====== Records for the exercise

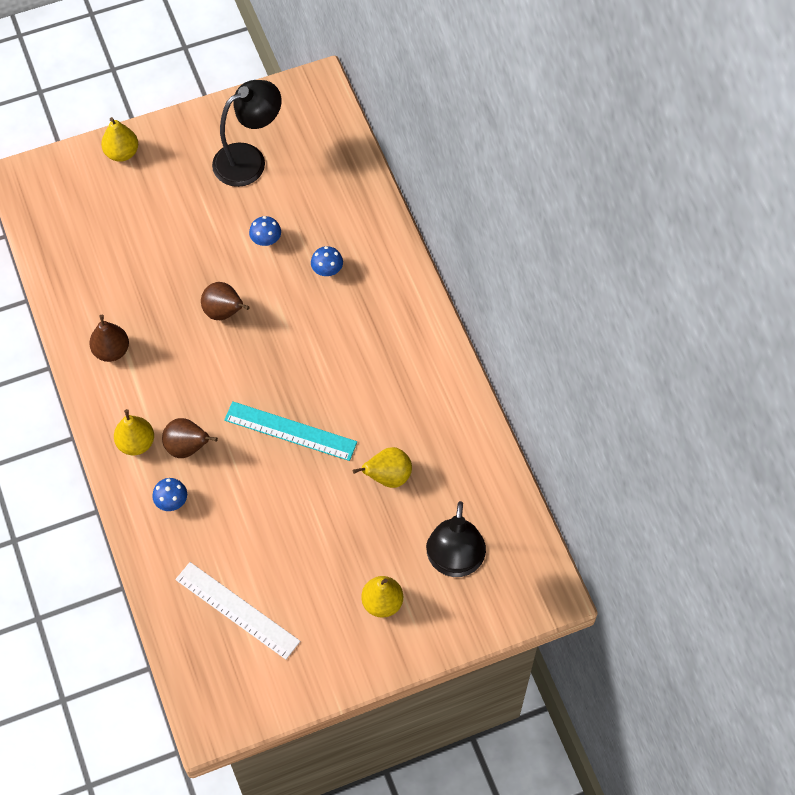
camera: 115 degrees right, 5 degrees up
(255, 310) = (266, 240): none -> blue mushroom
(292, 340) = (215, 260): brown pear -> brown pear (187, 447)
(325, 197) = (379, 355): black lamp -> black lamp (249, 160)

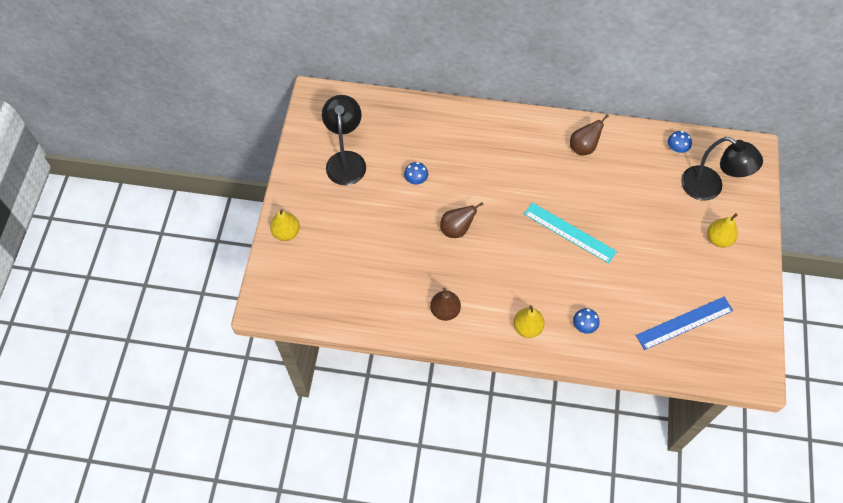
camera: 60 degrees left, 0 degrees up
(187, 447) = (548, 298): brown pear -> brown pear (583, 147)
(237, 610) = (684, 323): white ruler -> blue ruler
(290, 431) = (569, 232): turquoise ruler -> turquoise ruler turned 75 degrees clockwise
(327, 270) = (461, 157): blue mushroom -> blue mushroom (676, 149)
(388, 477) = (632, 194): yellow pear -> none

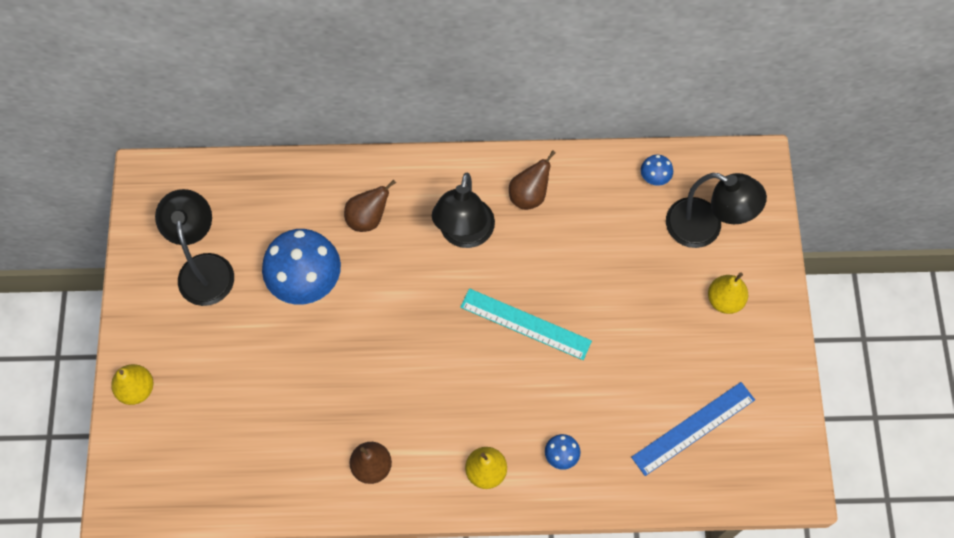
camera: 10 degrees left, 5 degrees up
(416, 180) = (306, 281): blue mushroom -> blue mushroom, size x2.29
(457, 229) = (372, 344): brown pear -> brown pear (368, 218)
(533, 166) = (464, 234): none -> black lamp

============
====== Records for the exercise

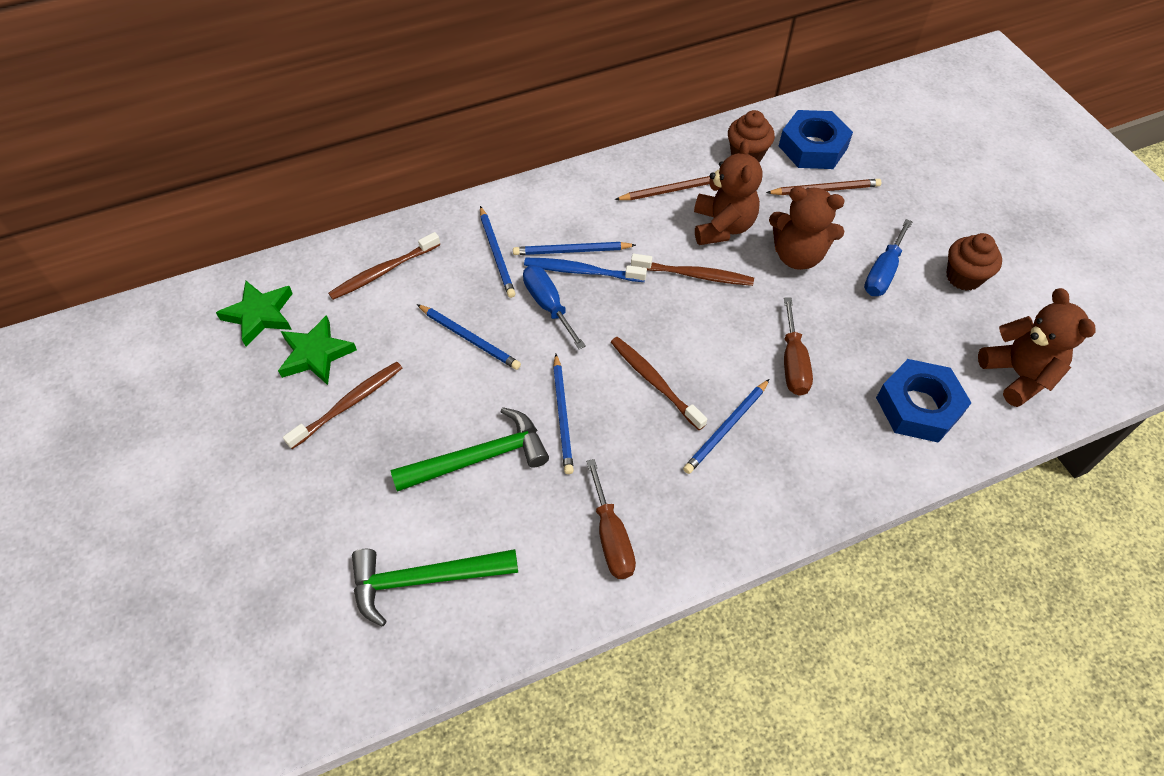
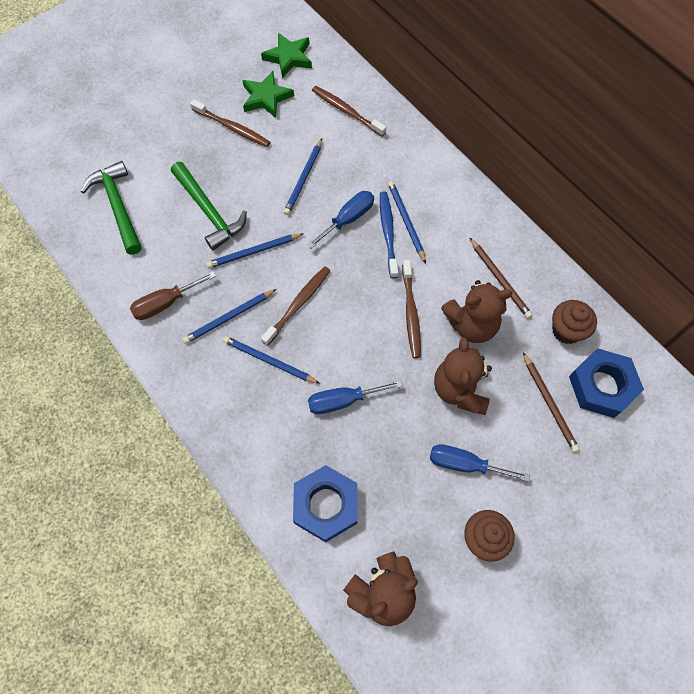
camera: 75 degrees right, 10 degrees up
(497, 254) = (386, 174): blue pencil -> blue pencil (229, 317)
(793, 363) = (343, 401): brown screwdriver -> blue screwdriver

============

- [Task item]:
Within the listing above, extract exactly the lines from the line with "camera: 75 degrees right, 10 degrees up" to the line with "(793, 363) = (343, 401): brown", the two named lines included, and no others.

- [Result]:
camera: 75 degrees right, 10 degrees up
(497, 254) = (386, 174): blue pencil -> blue pencil (229, 317)
(793, 363) = (343, 401): brown screwdriver -> blue screwdriver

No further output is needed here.